— Task details —
The entries that follow should be duplicated in full, without a single alteration.

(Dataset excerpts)
--
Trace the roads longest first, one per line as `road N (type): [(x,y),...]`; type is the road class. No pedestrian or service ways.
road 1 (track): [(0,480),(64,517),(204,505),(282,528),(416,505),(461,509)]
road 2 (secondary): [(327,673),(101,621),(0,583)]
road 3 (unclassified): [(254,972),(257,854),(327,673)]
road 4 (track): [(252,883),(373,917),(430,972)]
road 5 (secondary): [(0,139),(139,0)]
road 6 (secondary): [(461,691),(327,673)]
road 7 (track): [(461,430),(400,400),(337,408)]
--
— Finished task —
Trace the roads longest first, one per line as `road N (type): [(x,y),...]`; type is the road class. No pedestrian or service ways.
road 1 (track): [(0,480),(64,517),(204,505),(282,528),(416,505),(461,509)]
road 2 (secondary): [(327,673),(101,621),(0,583)]
road 3 (unclassified): [(254,972),(257,854),(327,673)]
road 4 (track): [(252,883),(373,917),(430,972)]
road 5 (secondary): [(0,139),(139,0)]
road 6 (secondary): [(461,691),(327,673)]
road 7 (track): [(461,430),(400,400),(337,408)]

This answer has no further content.